═══ DATA IN THIS EXERCISE ═══

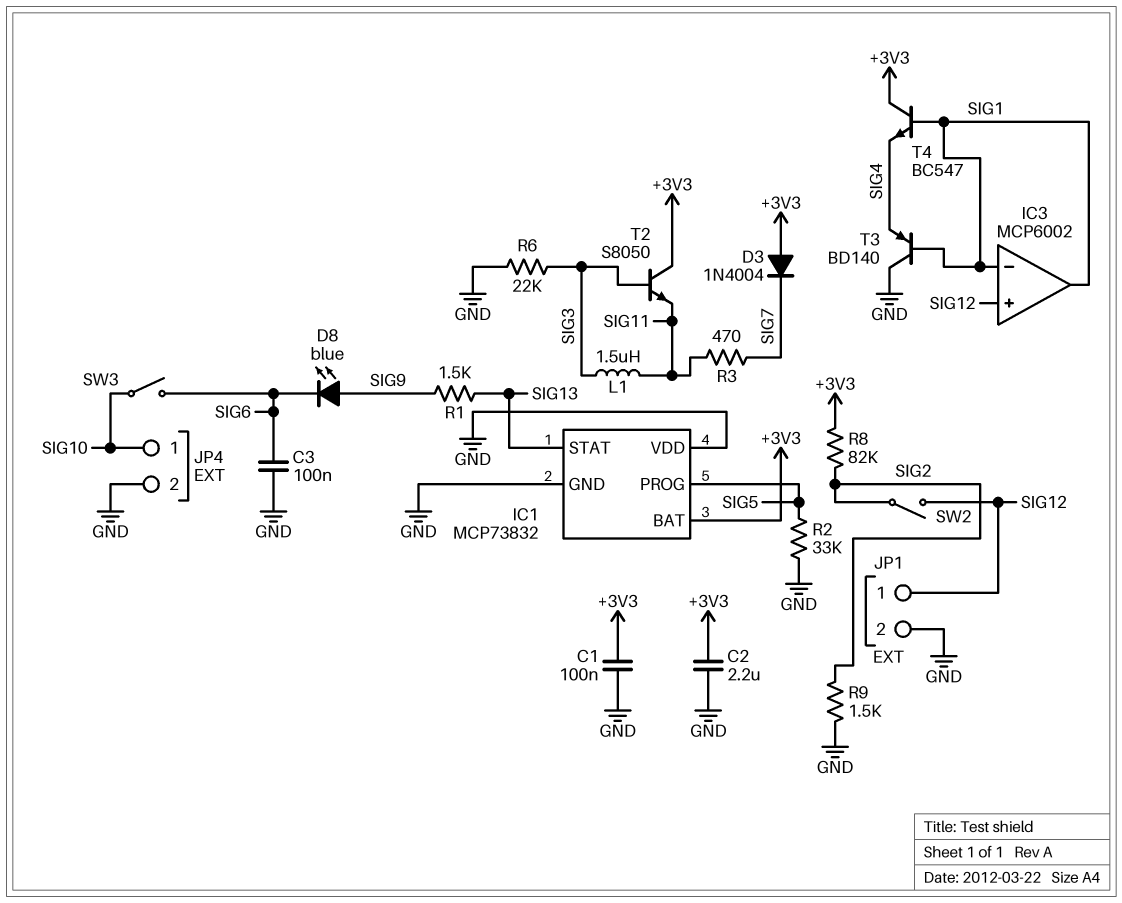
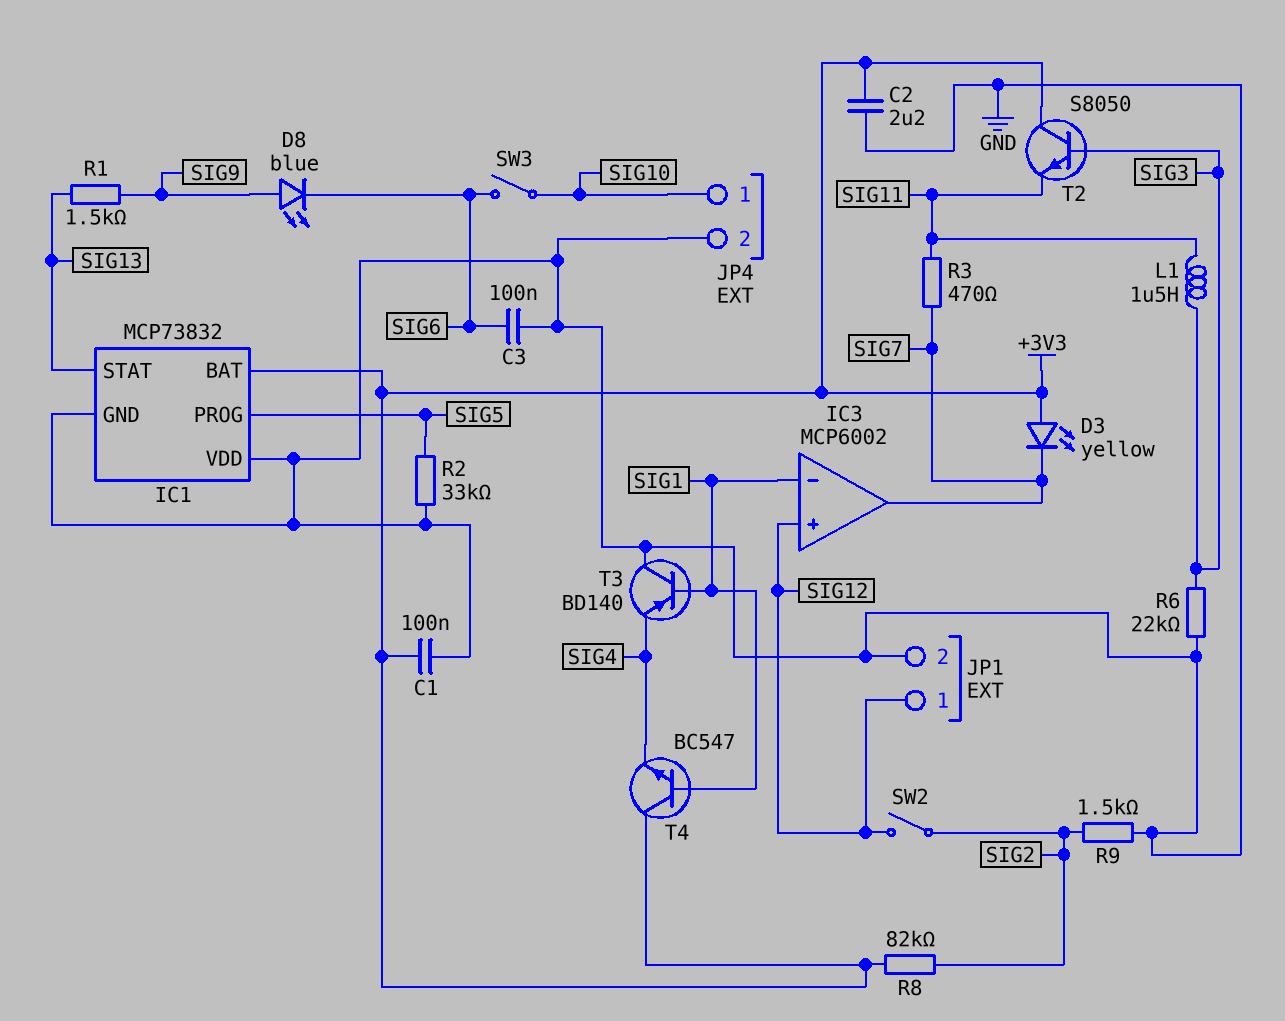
D3: diode 1N4004 (A +3V3, K SIG7) -> LED yellow (A +3V3, K SIG7)
IC3 pin out: SIG1 -> SIG7

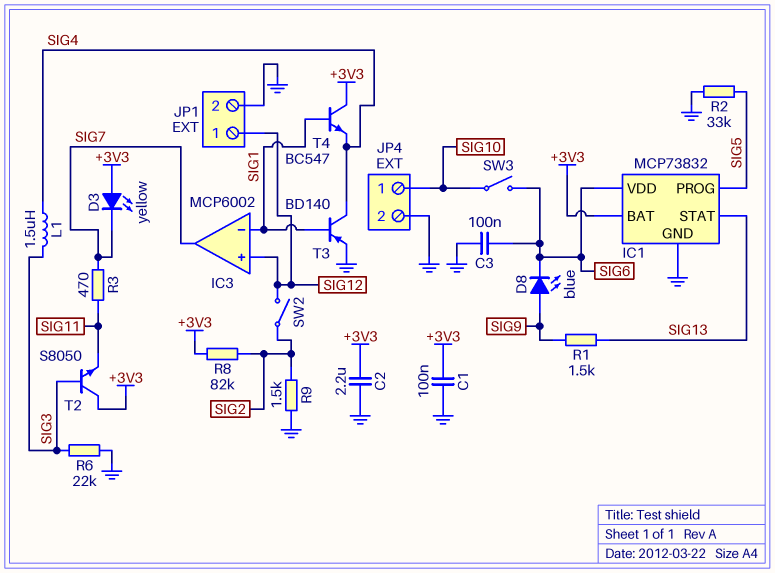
IC1 pin VDD: GND -> SIG6
L1: 1.5uH (SIG3, SIG11) -> 1.5uH (SIG3, SIG4)
T3: PNP BD140 (B SIG1, C GND, E SIG4) -> PNP BD140 (B SIG1, C SIG4, E GND)

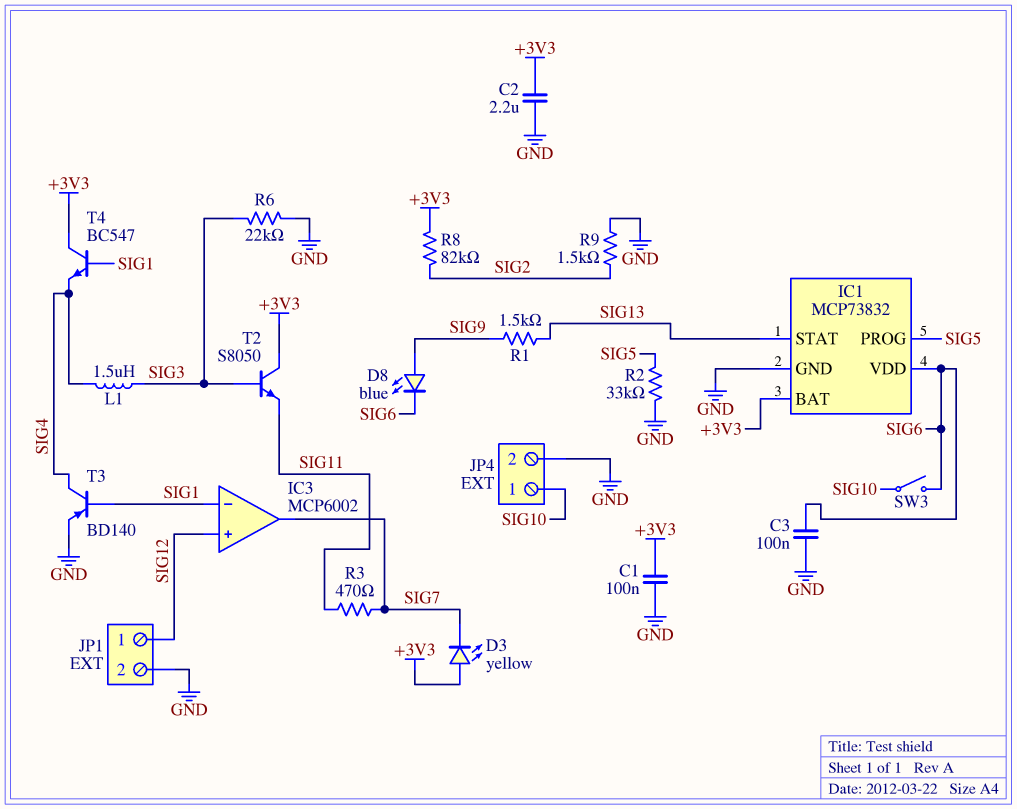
SW2: switch (SIG2, SIG12) -> none

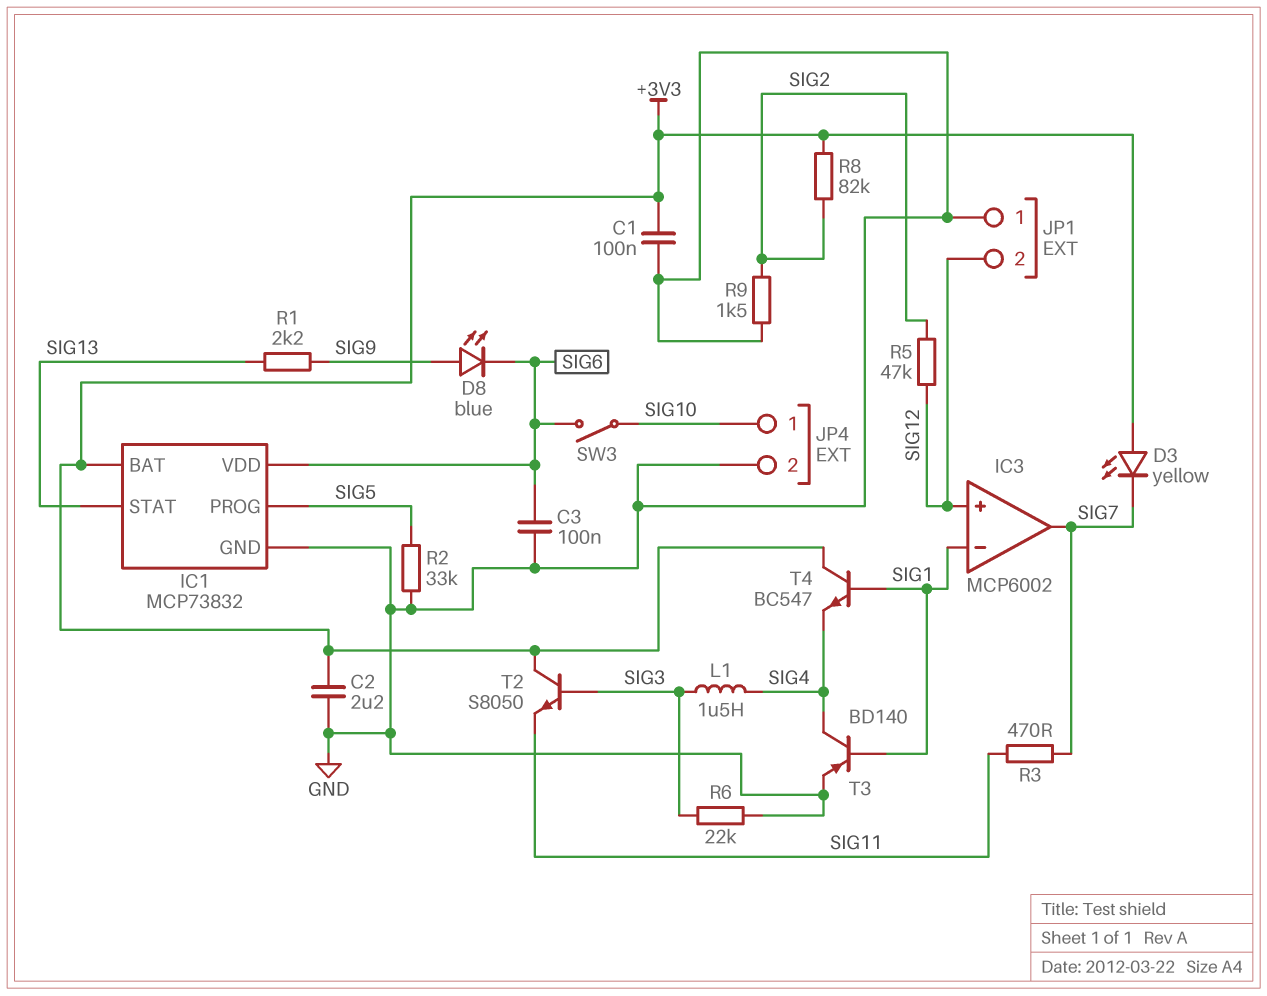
JP1 pin 1: SIG12 -> GND
JP1 pin 2: GND -> SIG12
R1: 1.5k (SIG9, SIG13) -> 2.2k (SIG9, SIG13)
R5: none -> 47k (SIG2, SIG12)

═══

*EXERCISE DIRECTIONS*. Copy each line of the material above exactly, but not the images.

*EXERCISE OUTPUT*.
D3: diode 1N4004 (A +3V3, K SIG7) -> LED yellow (A +3V3, K SIG7)
IC3 pin out: SIG1 -> SIG7

IC1 pin VDD: GND -> SIG6
L1: 1.5uH (SIG3, SIG11) -> 1.5uH (SIG3, SIG4)
T3: PNP BD140 (B SIG1, C GND, E SIG4) -> PNP BD140 (B SIG1, C SIG4, E GND)

SW2: switch (SIG2, SIG12) -> none

JP1 pin 1: SIG12 -> GND
JP1 pin 2: GND -> SIG12
R1: 1.5k (SIG9, SIG13) -> 2.2k (SIG9, SIG13)
R5: none -> 47k (SIG2, SIG12)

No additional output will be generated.